((
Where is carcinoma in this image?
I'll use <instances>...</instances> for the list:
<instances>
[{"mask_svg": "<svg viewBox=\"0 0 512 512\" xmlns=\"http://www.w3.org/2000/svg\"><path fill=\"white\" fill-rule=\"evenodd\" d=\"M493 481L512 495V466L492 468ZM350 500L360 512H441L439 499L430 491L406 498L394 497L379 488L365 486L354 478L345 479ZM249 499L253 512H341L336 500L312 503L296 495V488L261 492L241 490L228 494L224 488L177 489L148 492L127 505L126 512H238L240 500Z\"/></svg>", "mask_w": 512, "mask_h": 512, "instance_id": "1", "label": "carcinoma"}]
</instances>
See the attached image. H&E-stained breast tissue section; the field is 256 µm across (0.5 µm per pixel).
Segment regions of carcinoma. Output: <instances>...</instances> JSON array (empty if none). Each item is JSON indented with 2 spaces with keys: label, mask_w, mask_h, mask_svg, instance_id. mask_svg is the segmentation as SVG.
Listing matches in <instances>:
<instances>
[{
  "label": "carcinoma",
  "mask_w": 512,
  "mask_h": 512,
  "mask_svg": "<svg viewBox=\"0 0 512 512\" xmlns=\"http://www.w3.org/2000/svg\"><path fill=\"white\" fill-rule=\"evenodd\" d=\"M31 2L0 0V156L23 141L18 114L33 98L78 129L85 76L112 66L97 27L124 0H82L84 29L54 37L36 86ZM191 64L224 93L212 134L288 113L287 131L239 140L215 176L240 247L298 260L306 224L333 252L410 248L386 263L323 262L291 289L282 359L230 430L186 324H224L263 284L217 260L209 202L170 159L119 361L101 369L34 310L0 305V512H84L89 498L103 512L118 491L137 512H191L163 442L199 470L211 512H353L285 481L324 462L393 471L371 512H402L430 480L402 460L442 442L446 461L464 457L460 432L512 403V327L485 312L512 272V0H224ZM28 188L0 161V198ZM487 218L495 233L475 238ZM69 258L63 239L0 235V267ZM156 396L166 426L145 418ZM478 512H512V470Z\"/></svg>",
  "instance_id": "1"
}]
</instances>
))
◆ **Task description**
Return all of the entries exactly as they were supplied.

◆ **Finished exercise**
Where is carcinoma in this image?
I'll use <instances>...</instances> for the list:
<instances>
[{"mask_svg": "<svg viewBox=\"0 0 512 512\" xmlns=\"http://www.w3.org/2000/svg\"><path fill=\"white\" fill-rule=\"evenodd\" d=\"M493 481L512 495V466L492 468ZM350 500L360 512H441L439 499L430 491L406 498L394 497L379 488L365 486L354 478L345 479ZM249 499L253 512H341L336 500L312 503L296 495V488L261 492L241 490L228 494L224 488L177 489L148 492L127 505L126 512H238L240 500Z\"/></svg>", "mask_w": 512, "mask_h": 512, "instance_id": "1", "label": "carcinoma"}]
</instances>
See the attached image. H&E-stained breast tissue section; the field is 256 µm across (0.5 µm per pixel).
Segment regions of carcinoma. Output: <instances>...</instances> JSON array (empty if none). Each item is JSON indented with 2 spaces with keys: label, mask_w, mask_h, mask_svg, instance_id. mask_svg is the segmentation as SVG.
Listing matches in <instances>:
<instances>
[{
  "label": "carcinoma",
  "mask_w": 512,
  "mask_h": 512,
  "mask_svg": "<svg viewBox=\"0 0 512 512\" xmlns=\"http://www.w3.org/2000/svg\"><path fill=\"white\" fill-rule=\"evenodd\" d=\"M31 2L0 0V156L23 141L18 114L33 98L78 129L85 76L112 66L97 27L124 0H82L84 29L54 37L36 86ZM191 64L224 93L212 134L288 113L287 131L239 140L215 176L240 247L298 260L306 224L333 252L410 248L386 263L323 262L291 289L282 359L230 430L186 324H224L263 284L217 260L209 202L170 159L119 361L101 369L34 310L0 305V512H84L89 498L103 512L118 491L137 512H191L163 442L199 470L211 512H353L285 481L324 462L393 471L371 512H402L430 480L402 460L442 442L446 461L464 457L460 432L512 403V327L485 312L512 272V0H224ZM28 188L0 161V198ZM487 218L495 233L475 238ZM69 258L63 239L0 235V267ZM156 396L166 426L145 418ZM478 512H512V470Z\"/></svg>",
  "instance_id": "1"
}]
</instances>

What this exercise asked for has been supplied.